- _The problem_: In the entries that follow, the lines from the line containing "L2: none -> 1.5uH (GND, SIG20)" up to and including the line containing "R15: 2.2k (SIG6, SIG18) -> none" must be copied exactly, with pictures omitted.

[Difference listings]
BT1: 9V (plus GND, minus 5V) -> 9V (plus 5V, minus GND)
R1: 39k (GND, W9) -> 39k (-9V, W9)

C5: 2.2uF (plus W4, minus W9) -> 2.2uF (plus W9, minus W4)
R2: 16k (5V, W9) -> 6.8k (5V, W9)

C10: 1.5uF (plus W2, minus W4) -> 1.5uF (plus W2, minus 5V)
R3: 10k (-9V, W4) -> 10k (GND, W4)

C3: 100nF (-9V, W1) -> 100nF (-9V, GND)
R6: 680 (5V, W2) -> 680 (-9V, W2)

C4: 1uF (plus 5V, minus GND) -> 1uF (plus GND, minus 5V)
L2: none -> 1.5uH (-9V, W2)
...
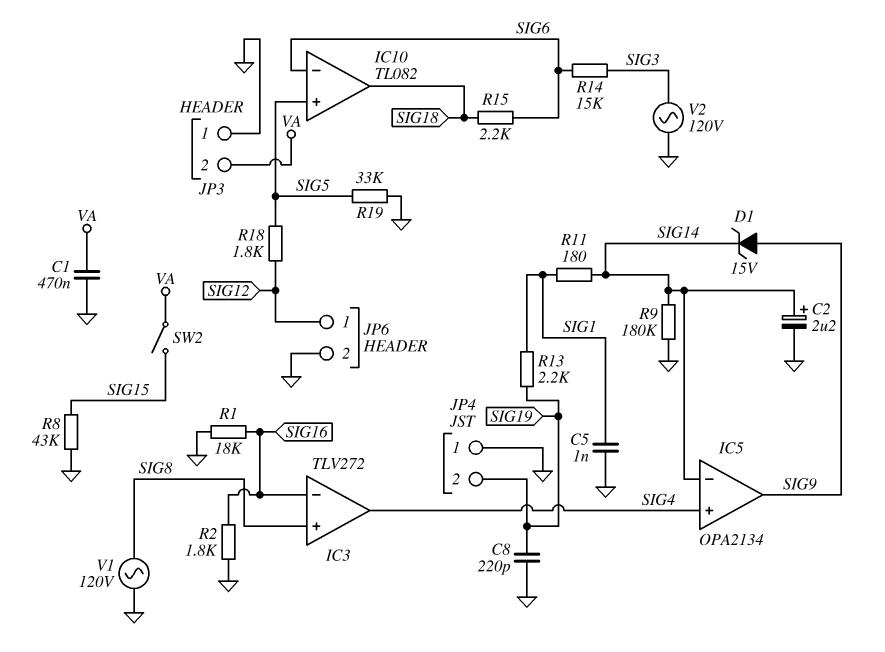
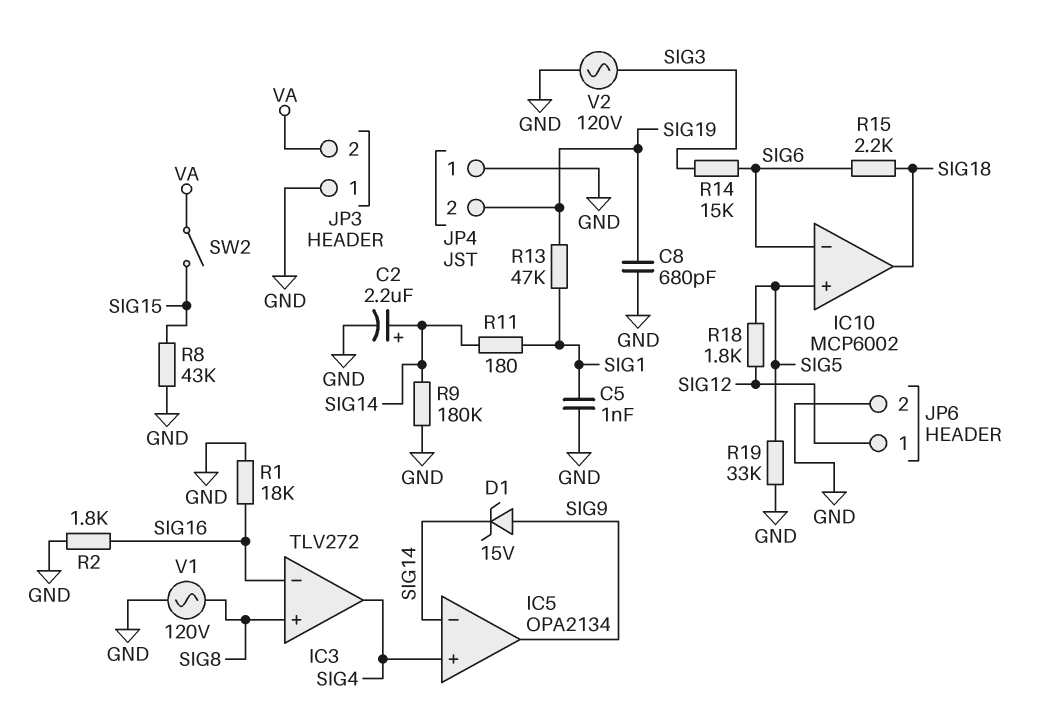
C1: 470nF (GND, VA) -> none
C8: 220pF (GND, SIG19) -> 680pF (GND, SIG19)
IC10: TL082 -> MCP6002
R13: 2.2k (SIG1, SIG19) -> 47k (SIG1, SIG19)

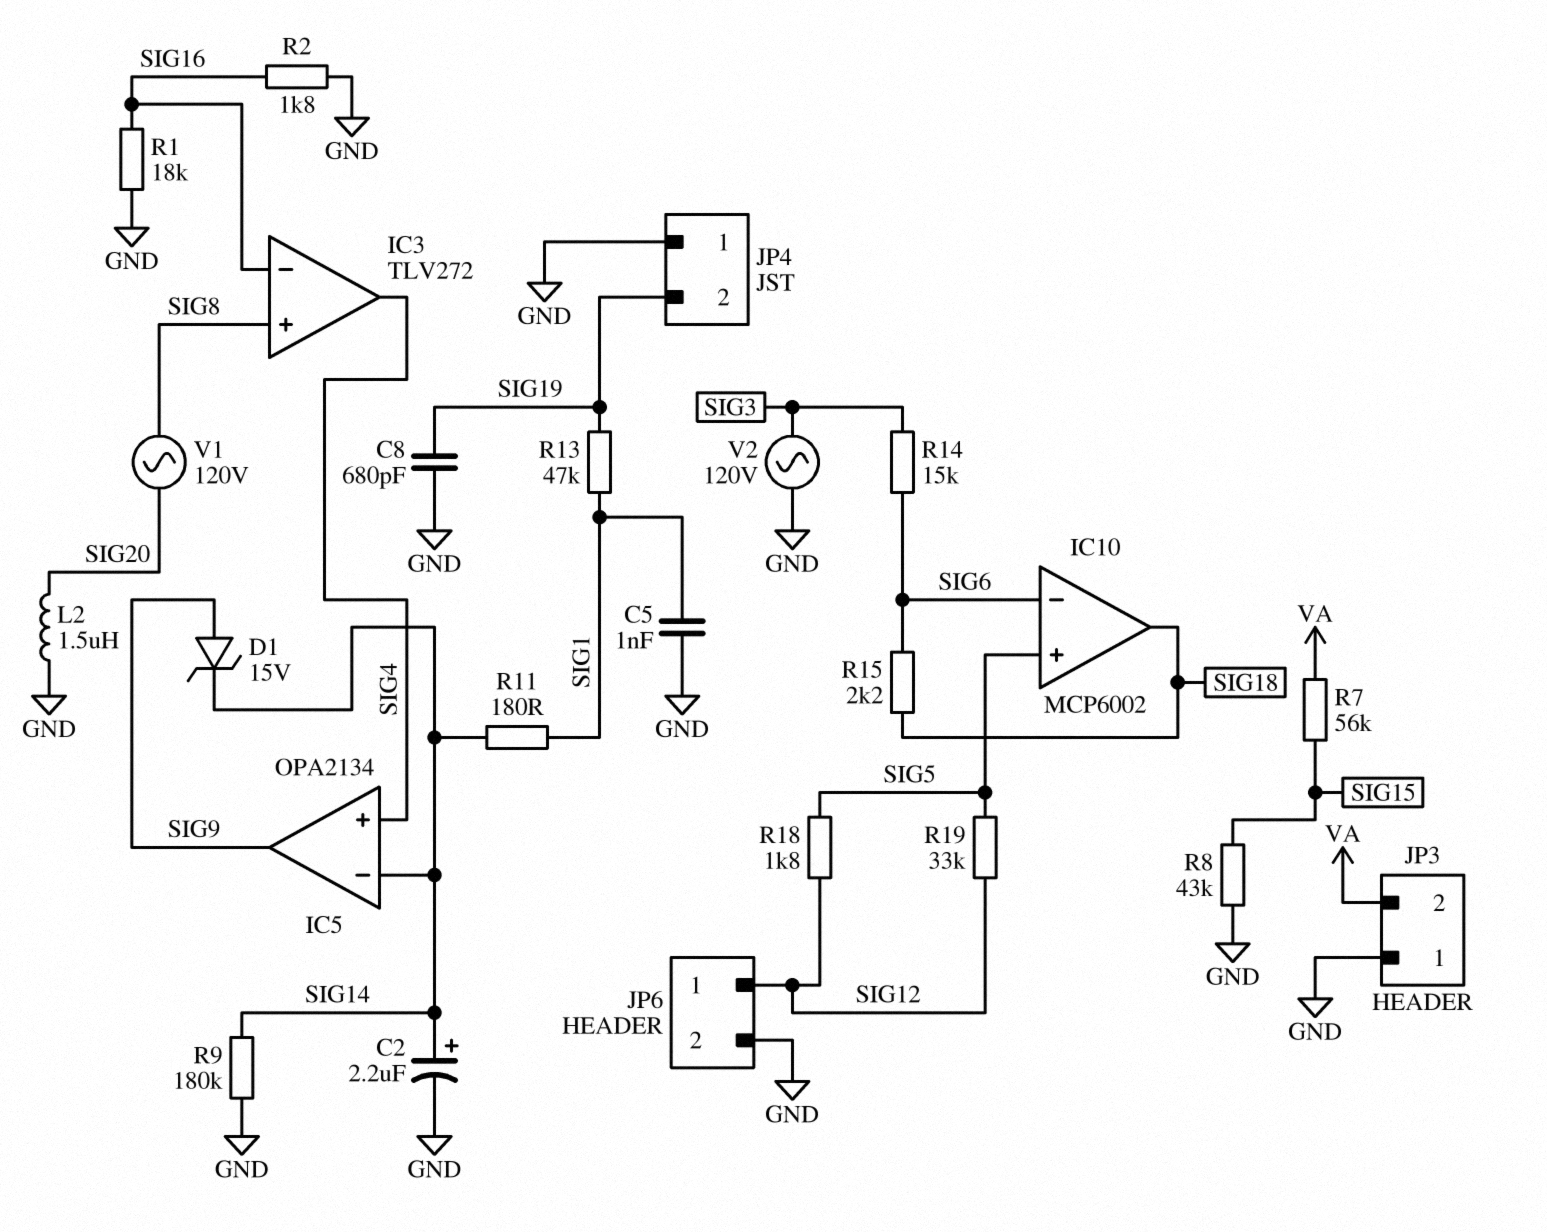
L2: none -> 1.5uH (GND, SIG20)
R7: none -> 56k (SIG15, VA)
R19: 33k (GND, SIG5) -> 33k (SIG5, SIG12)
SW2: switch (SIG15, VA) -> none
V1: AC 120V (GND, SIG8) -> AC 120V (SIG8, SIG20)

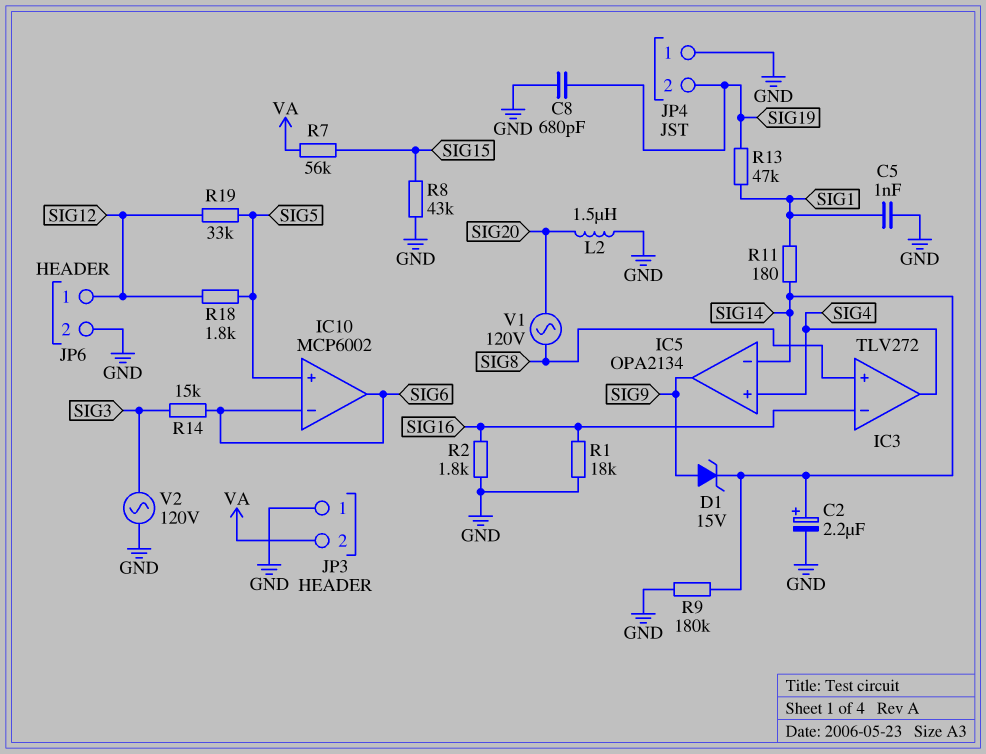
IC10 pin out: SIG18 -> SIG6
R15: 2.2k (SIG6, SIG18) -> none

- _Answer below_:
L2: none -> 1.5uH (GND, SIG20)
R7: none -> 56k (SIG15, VA)
R19: 33k (GND, SIG5) -> 33k (SIG5, SIG12)
SW2: switch (SIG15, VA) -> none
V1: AC 120V (GND, SIG8) -> AC 120V (SIG8, SIG20)

IC10 pin out: SIG18 -> SIG6
R15: 2.2k (SIG6, SIG18) -> none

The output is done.